- _What is being asked_: Exactly as they appear, output all of the records. Skip any images.

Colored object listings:
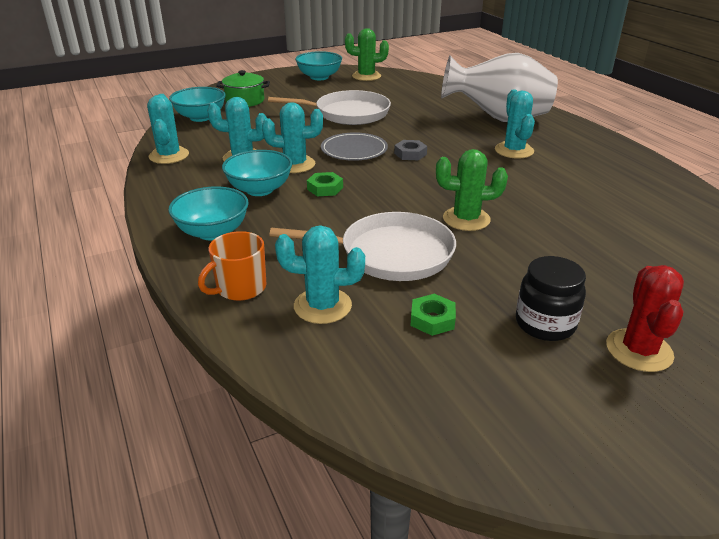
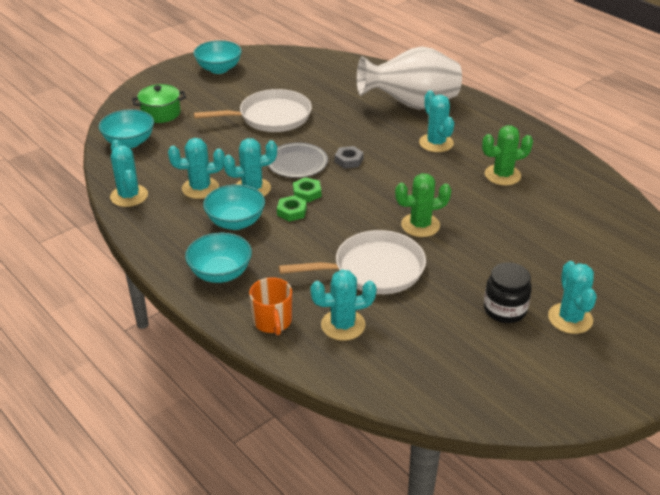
camera: 15 degrees left, 5 degrees up
(240, 288) = (272, 321): orange mug -> orange mug turned 45 degrees counterclockwise
(366, 76) = (266, 62): green cactus -> green cactus (502, 175)
(432, 319) = (426, 321): green nut -> green nut (307, 193)
(639, 350) = (570, 318): red cactus -> turquoise cactus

- _Answer section_:
camera: 15 degrees left, 5 degrees up
(240, 288) = (272, 321): orange mug -> orange mug turned 45 degrees counterclockwise
(366, 76) = (266, 62): green cactus -> green cactus (502, 175)
(432, 319) = (426, 321): green nut -> green nut (307, 193)
(639, 350) = (570, 318): red cactus -> turquoise cactus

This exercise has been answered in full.